_WHAT NEEDS TO BE DONE:_ Reproduce only the lines from the one containing "The black truck" through the end of the data, exactly as they stand.

_SUPPLIED MATERIAL:_
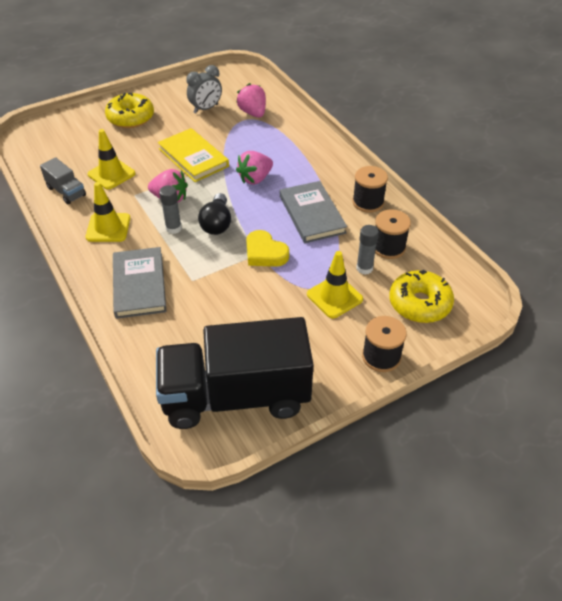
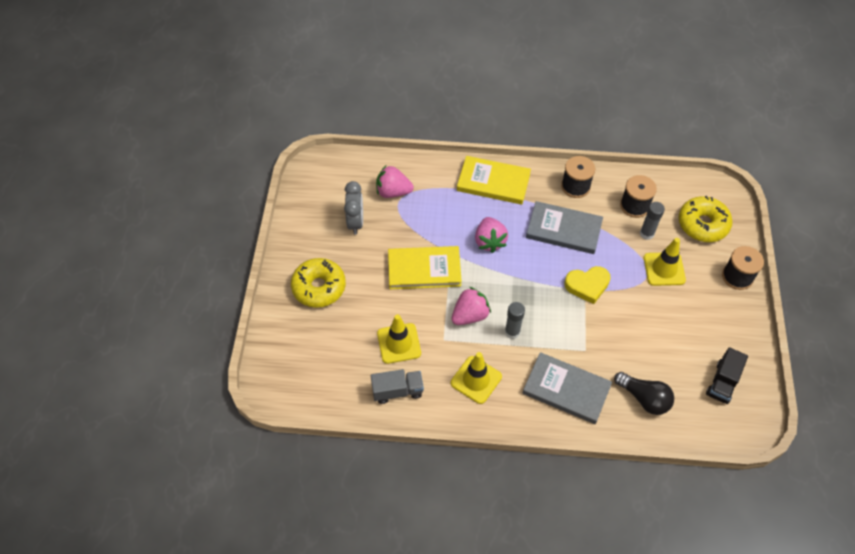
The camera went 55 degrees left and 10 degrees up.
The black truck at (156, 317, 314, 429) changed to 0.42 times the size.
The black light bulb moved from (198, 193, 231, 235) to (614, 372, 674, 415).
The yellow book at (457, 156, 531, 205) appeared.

_YOUR SOLUTION:_
The black truck at (156, 317, 314, 429) changed to 0.42 times the size.
The black light bulb moved from (198, 193, 231, 235) to (614, 372, 674, 415).
The yellow book at (457, 156, 531, 205) appeared.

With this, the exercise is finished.